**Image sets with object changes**
*****

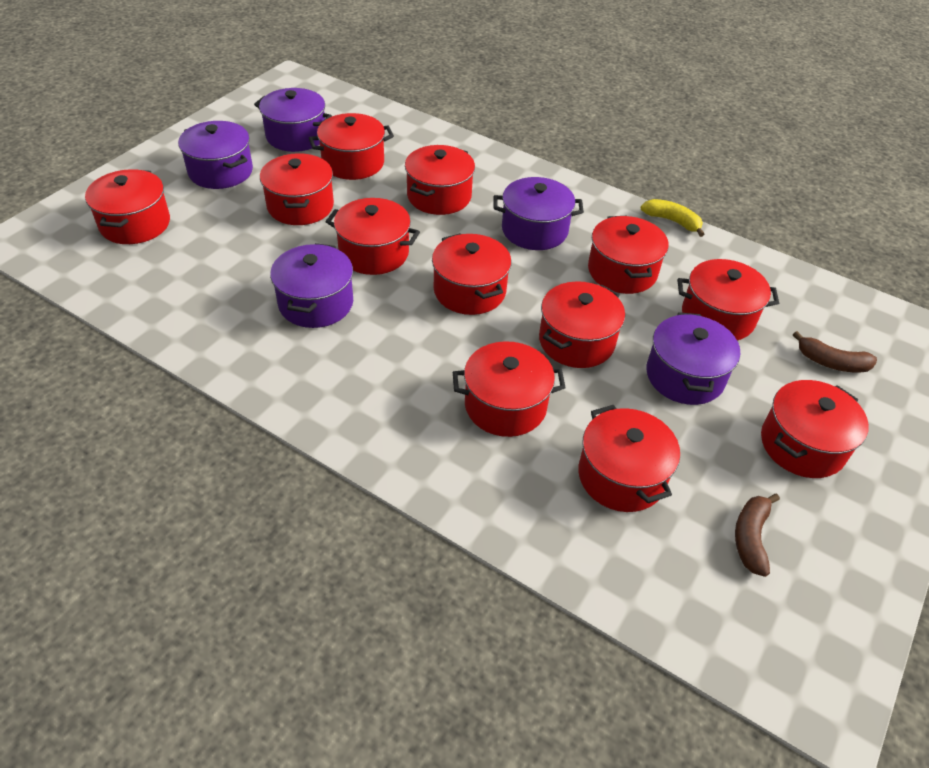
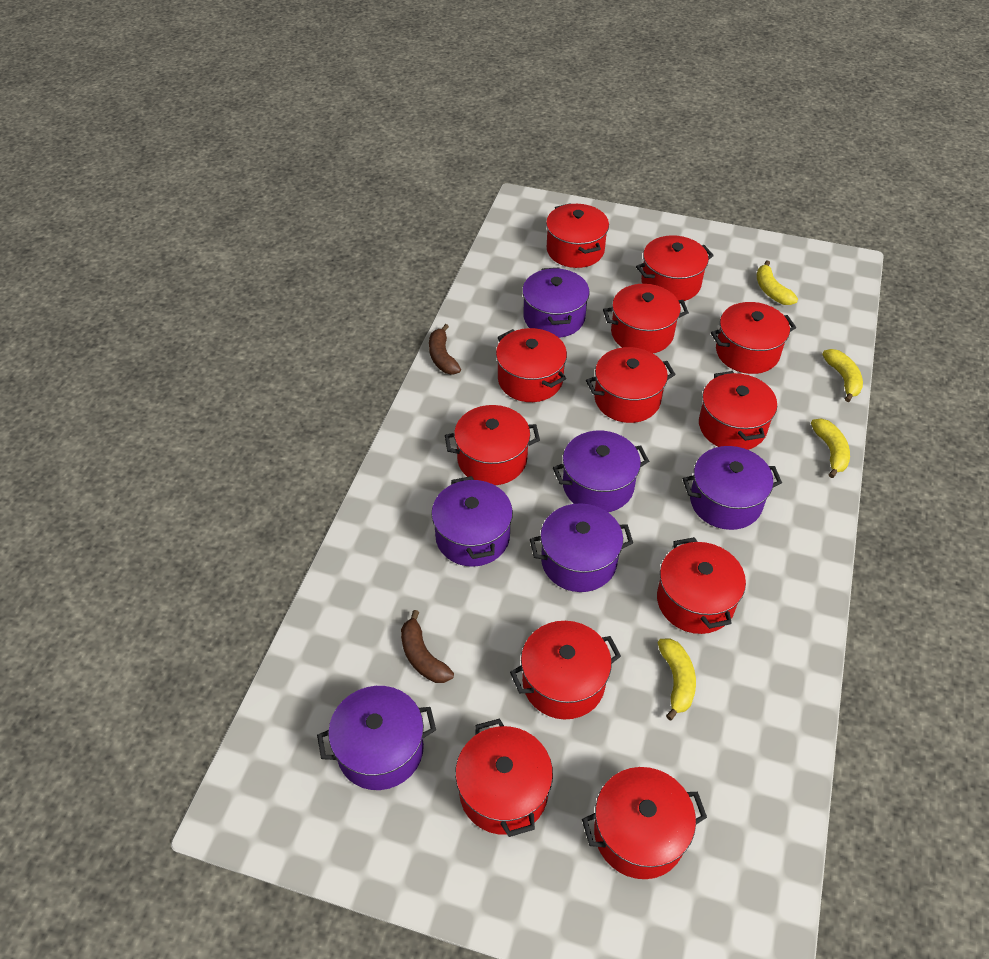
purple pot: 5 -> 6
yellow banana: 1 -> 4

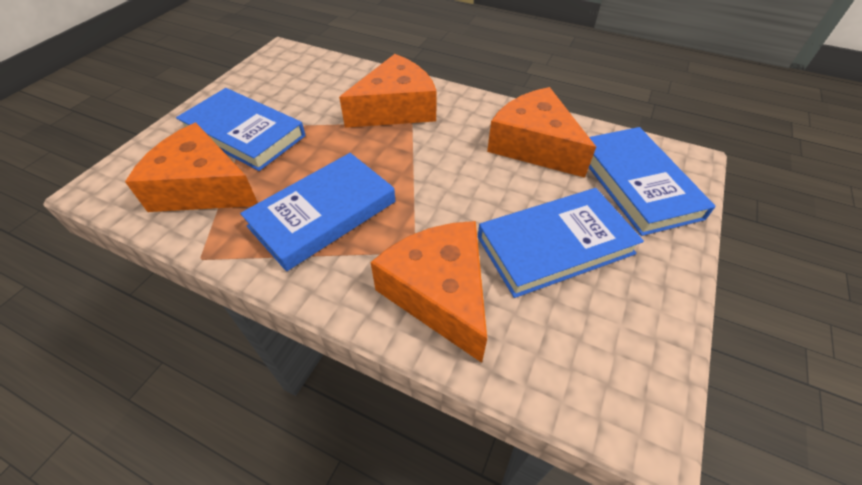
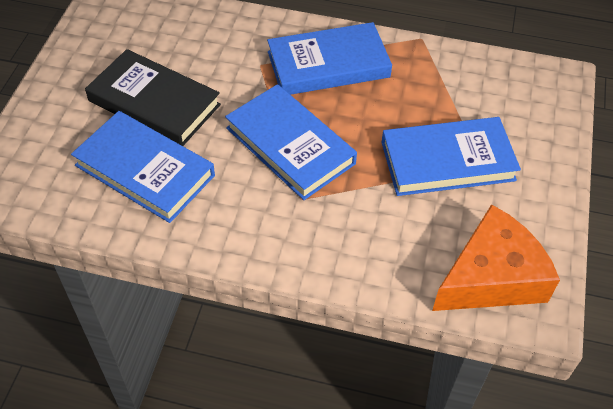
black book: 0 -> 1
orange cheese: 4 -> 1

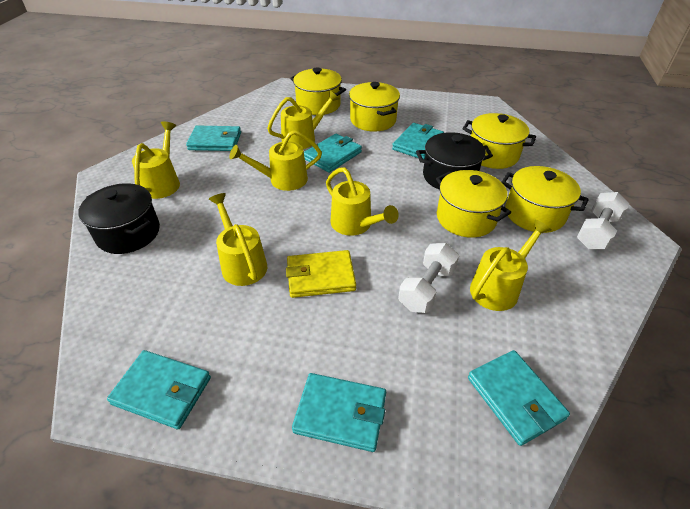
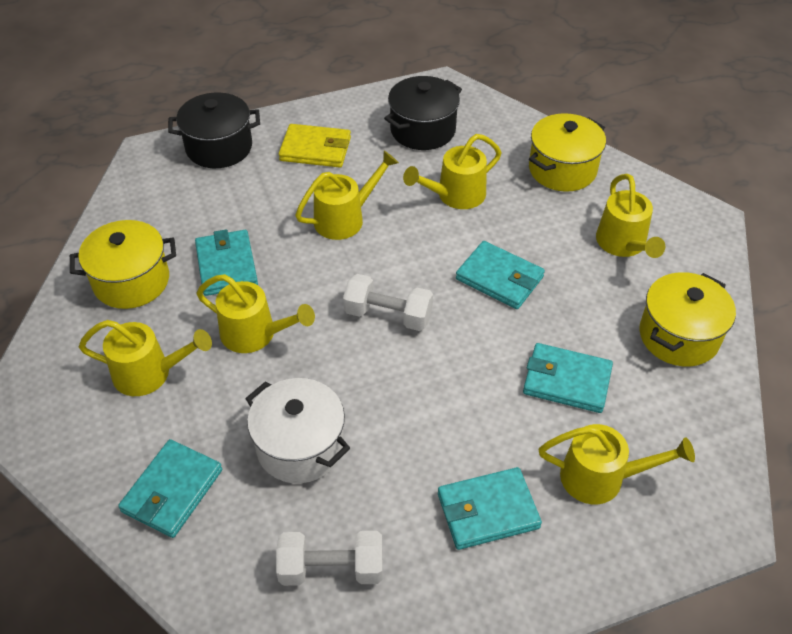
turquoise wallet: 6 -> 5
white pot: 0 -> 1
yellow pot: 5 -> 3

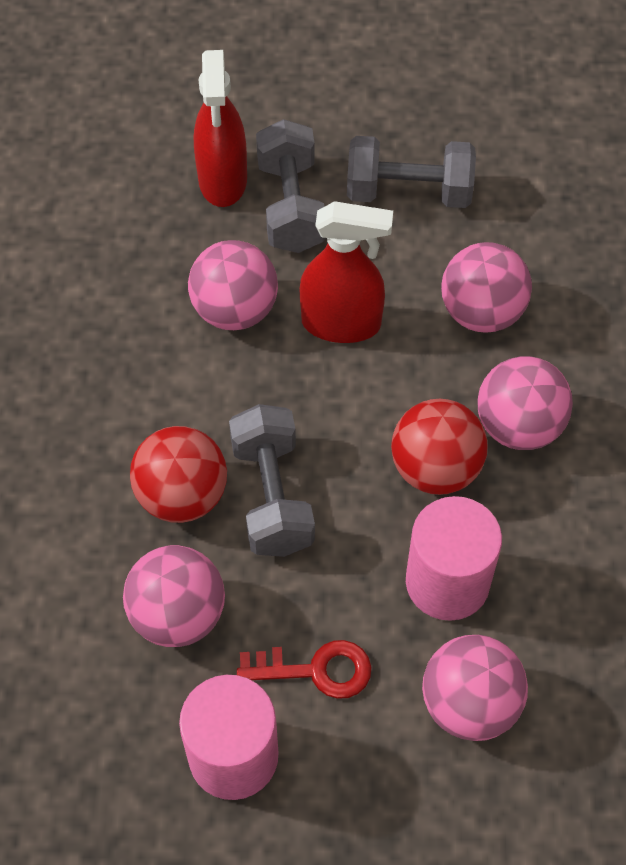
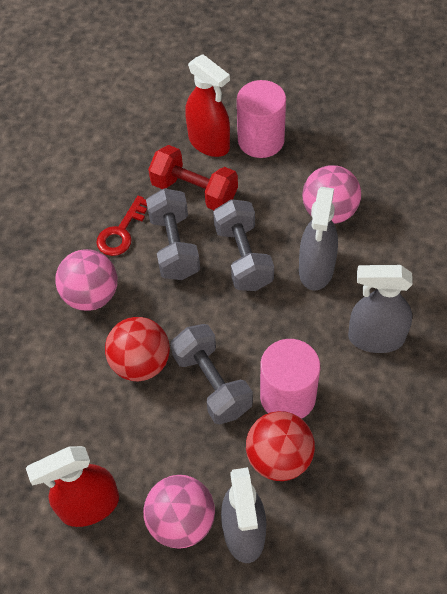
grey spray bottle: 0 -> 3
pink ball: 5 -> 3
red dumbbell: 0 -> 1

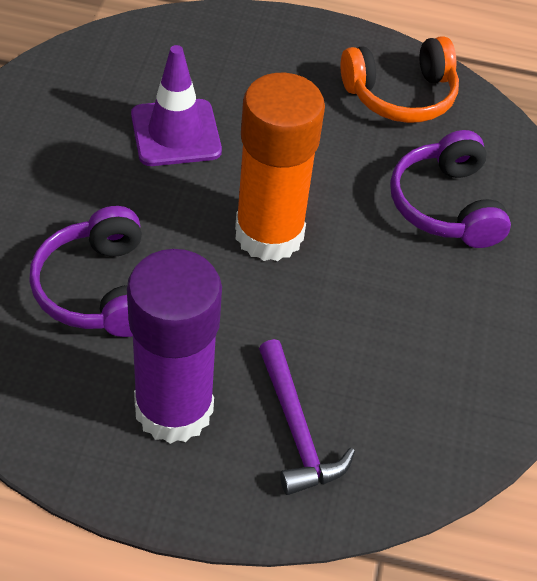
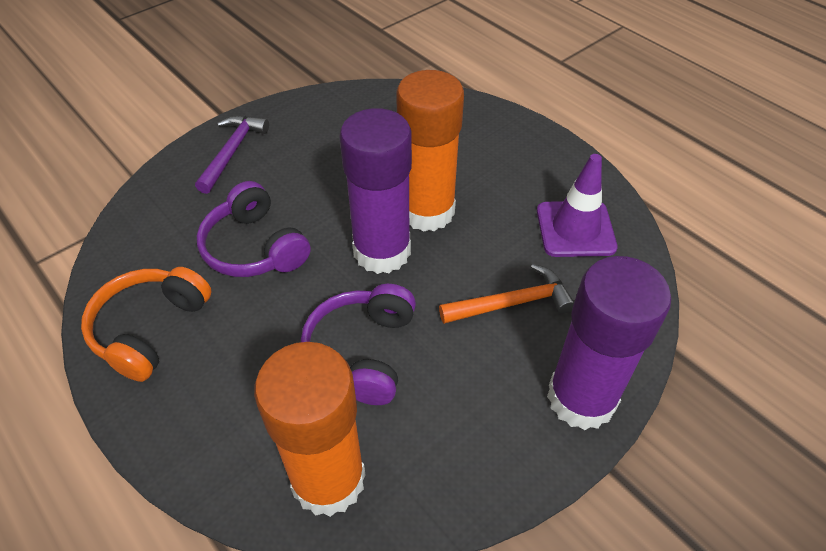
orange glue stick: 1 -> 2
orange hammer: 0 -> 1
purple glue stick: 1 -> 2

*****

**What the exercise asks**
Return every record exactly. Pictures stay out.

**Your response**
purple pot: 5 -> 6
yellow banana: 1 -> 4

black book: 0 -> 1
orange cheese: 4 -> 1

turquoise wallet: 6 -> 5
white pot: 0 -> 1
yellow pot: 5 -> 3

grey spray bottle: 0 -> 3
pink ball: 5 -> 3
red dumbbell: 0 -> 1

orange glue stick: 1 -> 2
orange hammer: 0 -> 1
purple glue stick: 1 -> 2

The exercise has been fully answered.